Would you return the lines between the one holding "LCD pin SDA: D2 -> A4" and the one holding "TFT pin DC: TX -> 9", inclusive, and only those, exactly as they stand in the listing below?

BEGIN Input data

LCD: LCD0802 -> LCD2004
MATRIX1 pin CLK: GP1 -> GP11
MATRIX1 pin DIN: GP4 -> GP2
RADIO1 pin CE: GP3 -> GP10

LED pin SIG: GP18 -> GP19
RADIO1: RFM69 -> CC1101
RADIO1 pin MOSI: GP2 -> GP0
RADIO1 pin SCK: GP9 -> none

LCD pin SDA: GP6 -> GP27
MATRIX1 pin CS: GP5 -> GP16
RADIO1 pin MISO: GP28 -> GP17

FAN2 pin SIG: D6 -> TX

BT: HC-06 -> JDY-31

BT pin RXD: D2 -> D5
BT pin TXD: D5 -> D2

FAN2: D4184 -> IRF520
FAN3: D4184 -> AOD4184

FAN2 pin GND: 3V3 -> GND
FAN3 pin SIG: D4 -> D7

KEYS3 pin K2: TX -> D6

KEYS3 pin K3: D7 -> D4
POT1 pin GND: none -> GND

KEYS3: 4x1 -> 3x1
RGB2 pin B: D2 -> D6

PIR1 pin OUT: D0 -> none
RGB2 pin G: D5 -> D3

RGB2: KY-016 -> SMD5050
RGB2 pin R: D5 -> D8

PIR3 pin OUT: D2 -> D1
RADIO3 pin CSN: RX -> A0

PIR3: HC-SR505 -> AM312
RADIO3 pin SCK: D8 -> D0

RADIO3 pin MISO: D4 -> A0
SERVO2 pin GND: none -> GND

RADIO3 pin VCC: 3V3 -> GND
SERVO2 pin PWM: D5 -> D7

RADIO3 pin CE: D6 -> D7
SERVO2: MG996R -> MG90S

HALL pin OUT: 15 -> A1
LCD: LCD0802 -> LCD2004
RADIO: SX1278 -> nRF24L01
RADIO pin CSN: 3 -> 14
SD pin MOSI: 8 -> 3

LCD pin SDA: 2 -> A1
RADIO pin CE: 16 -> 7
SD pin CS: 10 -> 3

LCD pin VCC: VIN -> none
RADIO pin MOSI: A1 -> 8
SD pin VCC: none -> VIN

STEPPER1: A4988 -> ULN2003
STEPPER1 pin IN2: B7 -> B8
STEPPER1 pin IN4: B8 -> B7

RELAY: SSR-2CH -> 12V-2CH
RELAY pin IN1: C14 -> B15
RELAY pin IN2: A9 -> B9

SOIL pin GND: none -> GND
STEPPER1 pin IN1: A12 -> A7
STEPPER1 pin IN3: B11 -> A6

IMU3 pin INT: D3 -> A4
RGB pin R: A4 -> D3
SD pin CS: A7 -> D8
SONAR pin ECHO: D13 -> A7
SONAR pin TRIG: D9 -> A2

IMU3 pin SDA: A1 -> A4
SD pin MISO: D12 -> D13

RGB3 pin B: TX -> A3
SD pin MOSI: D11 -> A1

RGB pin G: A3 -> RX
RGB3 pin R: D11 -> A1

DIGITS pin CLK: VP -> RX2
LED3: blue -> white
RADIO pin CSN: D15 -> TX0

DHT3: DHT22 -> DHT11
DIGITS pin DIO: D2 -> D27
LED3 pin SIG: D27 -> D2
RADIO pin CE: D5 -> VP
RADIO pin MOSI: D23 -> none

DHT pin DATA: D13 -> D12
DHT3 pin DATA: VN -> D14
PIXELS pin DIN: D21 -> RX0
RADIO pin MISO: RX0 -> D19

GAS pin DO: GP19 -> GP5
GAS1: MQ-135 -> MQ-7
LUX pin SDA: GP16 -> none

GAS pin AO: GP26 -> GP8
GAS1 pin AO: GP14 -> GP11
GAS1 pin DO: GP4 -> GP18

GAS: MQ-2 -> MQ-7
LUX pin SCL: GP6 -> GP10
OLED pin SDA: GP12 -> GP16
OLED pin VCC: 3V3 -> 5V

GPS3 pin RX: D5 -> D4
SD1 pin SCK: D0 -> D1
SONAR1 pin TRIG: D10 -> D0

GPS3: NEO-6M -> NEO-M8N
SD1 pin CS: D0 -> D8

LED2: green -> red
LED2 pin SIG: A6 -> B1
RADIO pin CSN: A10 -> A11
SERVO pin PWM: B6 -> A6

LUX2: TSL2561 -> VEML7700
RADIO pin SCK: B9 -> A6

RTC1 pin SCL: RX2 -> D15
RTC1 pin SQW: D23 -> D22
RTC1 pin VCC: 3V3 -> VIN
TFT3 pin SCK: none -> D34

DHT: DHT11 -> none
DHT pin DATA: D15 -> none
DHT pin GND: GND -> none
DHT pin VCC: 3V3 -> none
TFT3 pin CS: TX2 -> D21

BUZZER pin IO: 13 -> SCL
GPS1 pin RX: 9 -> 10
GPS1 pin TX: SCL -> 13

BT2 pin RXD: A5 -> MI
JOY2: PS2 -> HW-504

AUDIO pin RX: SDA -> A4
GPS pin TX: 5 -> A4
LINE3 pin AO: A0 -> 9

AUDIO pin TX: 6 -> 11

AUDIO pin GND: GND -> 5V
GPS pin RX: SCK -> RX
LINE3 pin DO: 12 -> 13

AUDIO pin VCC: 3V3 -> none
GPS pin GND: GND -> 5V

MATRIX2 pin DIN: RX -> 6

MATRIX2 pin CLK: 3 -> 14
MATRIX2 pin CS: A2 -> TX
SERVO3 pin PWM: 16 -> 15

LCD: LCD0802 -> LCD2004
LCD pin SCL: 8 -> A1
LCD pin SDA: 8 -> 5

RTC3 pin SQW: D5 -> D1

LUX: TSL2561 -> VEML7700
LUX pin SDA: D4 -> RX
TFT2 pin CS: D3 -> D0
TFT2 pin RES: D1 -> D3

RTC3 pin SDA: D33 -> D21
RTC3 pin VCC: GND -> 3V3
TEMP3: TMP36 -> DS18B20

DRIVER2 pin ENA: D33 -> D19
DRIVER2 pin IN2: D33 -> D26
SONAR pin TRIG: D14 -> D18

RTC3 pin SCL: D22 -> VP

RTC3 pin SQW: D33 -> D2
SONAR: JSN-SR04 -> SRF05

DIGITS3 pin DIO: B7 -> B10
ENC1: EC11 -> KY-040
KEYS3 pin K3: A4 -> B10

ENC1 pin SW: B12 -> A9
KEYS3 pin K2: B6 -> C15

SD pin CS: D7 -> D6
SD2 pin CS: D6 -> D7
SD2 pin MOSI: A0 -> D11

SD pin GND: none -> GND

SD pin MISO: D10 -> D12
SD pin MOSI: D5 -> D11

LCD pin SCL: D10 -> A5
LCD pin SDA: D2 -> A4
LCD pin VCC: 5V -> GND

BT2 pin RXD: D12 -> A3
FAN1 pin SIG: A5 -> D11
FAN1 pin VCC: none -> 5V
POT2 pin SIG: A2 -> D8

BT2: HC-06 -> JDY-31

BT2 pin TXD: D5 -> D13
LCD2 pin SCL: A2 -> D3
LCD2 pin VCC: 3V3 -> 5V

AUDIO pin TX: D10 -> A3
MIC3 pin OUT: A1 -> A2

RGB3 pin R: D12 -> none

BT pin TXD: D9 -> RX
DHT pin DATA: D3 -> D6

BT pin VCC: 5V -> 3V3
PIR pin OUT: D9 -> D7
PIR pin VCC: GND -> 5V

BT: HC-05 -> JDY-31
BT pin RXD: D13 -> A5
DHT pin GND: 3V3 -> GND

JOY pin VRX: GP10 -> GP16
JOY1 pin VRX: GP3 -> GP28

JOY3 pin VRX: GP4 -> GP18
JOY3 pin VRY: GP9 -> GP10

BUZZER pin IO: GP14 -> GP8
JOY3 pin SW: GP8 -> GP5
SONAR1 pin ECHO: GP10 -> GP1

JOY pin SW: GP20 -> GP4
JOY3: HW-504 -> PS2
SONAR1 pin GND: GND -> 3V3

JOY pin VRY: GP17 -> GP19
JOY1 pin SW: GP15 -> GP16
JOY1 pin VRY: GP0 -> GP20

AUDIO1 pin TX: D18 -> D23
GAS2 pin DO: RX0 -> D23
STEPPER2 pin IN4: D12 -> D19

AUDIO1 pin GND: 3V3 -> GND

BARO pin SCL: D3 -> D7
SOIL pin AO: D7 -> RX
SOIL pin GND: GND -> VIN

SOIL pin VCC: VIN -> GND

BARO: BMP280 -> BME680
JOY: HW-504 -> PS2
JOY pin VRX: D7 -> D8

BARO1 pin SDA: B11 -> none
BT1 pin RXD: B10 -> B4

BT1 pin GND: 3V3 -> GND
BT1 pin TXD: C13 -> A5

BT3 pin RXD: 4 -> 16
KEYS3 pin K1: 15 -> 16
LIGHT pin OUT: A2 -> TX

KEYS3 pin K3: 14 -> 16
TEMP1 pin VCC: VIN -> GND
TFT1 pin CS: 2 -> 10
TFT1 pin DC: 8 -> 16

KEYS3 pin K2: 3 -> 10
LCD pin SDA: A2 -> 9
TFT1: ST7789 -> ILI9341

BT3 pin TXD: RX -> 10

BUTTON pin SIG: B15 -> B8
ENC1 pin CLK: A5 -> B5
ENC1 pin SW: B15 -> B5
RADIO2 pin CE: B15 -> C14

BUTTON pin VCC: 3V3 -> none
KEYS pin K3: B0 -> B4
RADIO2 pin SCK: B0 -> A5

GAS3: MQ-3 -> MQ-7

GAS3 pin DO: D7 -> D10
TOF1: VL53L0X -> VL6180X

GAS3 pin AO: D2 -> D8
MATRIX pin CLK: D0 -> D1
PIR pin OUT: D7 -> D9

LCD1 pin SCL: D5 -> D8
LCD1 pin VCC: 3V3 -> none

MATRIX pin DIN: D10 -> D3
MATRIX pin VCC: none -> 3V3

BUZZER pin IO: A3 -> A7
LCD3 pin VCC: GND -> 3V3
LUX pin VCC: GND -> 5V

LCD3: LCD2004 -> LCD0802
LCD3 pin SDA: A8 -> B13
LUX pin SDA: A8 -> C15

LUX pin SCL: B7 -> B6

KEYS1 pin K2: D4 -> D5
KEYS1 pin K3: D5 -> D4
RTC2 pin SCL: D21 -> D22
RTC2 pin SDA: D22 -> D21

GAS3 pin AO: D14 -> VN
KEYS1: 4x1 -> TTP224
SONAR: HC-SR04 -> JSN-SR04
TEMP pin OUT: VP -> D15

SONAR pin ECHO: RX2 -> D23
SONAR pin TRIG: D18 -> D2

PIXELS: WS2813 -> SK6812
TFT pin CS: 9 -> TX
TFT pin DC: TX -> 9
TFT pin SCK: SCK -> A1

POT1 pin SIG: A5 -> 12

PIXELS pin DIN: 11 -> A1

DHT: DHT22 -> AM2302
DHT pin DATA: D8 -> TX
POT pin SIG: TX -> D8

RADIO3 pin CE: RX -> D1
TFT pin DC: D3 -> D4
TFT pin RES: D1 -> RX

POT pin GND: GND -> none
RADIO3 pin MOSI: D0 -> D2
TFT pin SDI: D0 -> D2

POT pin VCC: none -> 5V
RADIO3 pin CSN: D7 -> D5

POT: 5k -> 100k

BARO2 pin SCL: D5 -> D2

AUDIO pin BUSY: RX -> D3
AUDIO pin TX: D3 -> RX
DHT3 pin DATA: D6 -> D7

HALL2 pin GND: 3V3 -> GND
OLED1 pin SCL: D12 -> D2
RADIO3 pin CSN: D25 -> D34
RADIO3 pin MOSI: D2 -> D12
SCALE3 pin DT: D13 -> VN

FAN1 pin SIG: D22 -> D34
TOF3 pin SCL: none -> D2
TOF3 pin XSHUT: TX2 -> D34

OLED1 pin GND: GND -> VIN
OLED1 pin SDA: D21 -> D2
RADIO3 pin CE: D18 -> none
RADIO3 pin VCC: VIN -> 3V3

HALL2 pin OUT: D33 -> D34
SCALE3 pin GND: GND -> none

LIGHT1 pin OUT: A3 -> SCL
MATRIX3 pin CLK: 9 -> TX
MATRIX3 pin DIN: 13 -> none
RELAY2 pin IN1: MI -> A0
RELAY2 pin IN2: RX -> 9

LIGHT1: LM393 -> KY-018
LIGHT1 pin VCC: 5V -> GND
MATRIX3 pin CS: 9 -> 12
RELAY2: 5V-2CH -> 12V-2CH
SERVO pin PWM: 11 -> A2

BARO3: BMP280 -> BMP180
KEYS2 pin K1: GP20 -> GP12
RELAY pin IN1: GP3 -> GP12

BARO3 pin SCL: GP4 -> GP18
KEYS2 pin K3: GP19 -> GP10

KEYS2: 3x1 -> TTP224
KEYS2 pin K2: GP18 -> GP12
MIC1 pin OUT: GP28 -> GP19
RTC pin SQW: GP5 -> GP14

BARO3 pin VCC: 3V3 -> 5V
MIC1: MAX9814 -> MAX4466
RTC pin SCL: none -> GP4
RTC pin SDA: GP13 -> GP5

END Input data

Solution for this task:
LCD pin SDA: D2 -> A4
LCD pin VCC: 5V -> GND

BT2 pin RXD: D12 -> A3
FAN1 pin SIG: A5 -> D11
FAN1 pin VCC: none -> 5V
POT2 pin SIG: A2 -> D8

BT2: HC-06 -> JDY-31

BT2 pin TXD: D5 -> D13
LCD2 pin SCL: A2 -> D3
LCD2 pin VCC: 3V3 -> 5V

AUDIO pin TX: D10 -> A3
MIC3 pin OUT: A1 -> A2

RGB3 pin R: D12 -> none

BT pin TXD: D9 -> RX
DHT pin DATA: D3 -> D6

BT pin VCC: 5V -> 3V3
PIR pin OUT: D9 -> D7
PIR pin VCC: GND -> 5V

BT: HC-05 -> JDY-31
BT pin RXD: D13 -> A5
DHT pin GND: 3V3 -> GND

JOY pin VRX: GP10 -> GP16
JOY1 pin VRX: GP3 -> GP28

JOY3 pin VRX: GP4 -> GP18
JOY3 pin VRY: GP9 -> GP10

BUZZER pin IO: GP14 -> GP8
JOY3 pin SW: GP8 -> GP5
SONAR1 pin ECHO: GP10 -> GP1

JOY pin SW: GP20 -> GP4
JOY3: HW-504 -> PS2
SONAR1 pin GND: GND -> 3V3

JOY pin VRY: GP17 -> GP19
JOY1 pin SW: GP15 -> GP16
JOY1 pin VRY: GP0 -> GP20

AUDIO1 pin TX: D18 -> D23
GAS2 pin DO: RX0 -> D23
STEPPER2 pin IN4: D12 -> D19

AUDIO1 pin GND: 3V3 -> GND

BARO pin SCL: D3 -> D7
SOIL pin AO: D7 -> RX
SOIL pin GND: GND -> VIN

SOIL pin VCC: VIN -> GND

BARO: BMP280 -> BME680
JOY: HW-504 -> PS2
JOY pin VRX: D7 -> D8

BARO1 pin SDA: B11 -> none
BT1 pin RXD: B10 -> B4

BT1 pin GND: 3V3 -> GND
BT1 pin TXD: C13 -> A5

BT3 pin RXD: 4 -> 16
KEYS3 pin K1: 15 -> 16
LIGHT pin OUT: A2 -> TX

KEYS3 pin K3: 14 -> 16
TEMP1 pin VCC: VIN -> GND
TFT1 pin CS: 2 -> 10
TFT1 pin DC: 8 -> 16

KEYS3 pin K2: 3 -> 10
LCD pin SDA: A2 -> 9
TFT1: ST7789 -> ILI9341

BT3 pin TXD: RX -> 10

BUTTON pin SIG: B15 -> B8
ENC1 pin CLK: A5 -> B5
ENC1 pin SW: B15 -> B5
RADIO2 pin CE: B15 -> C14

BUTTON pin VCC: 3V3 -> none
KEYS pin K3: B0 -> B4
RADIO2 pin SCK: B0 -> A5

GAS3: MQ-3 -> MQ-7

GAS3 pin DO: D7 -> D10
TOF1: VL53L0X -> VL6180X

GAS3 pin AO: D2 -> D8
MATRIX pin CLK: D0 -> D1
PIR pin OUT: D7 -> D9

LCD1 pin SCL: D5 -> D8
LCD1 pin VCC: 3V3 -> none

MATRIX pin DIN: D10 -> D3
MATRIX pin VCC: none -> 3V3

BUZZER pin IO: A3 -> A7
LCD3 pin VCC: GND -> 3V3
LUX pin VCC: GND -> 5V

LCD3: LCD2004 -> LCD0802
LCD3 pin SDA: A8 -> B13
LUX pin SDA: A8 -> C15

LUX pin SCL: B7 -> B6

KEYS1 pin K2: D4 -> D5
KEYS1 pin K3: D5 -> D4
RTC2 pin SCL: D21 -> D22
RTC2 pin SDA: D22 -> D21

GAS3 pin AO: D14 -> VN
KEYS1: 4x1 -> TTP224
SONAR: HC-SR04 -> JSN-SR04
TEMP pin OUT: VP -> D15

SONAR pin ECHO: RX2 -> D23
SONAR pin TRIG: D18 -> D2

PIXELS: WS2813 -> SK6812
TFT pin CS: 9 -> TX
TFT pin DC: TX -> 9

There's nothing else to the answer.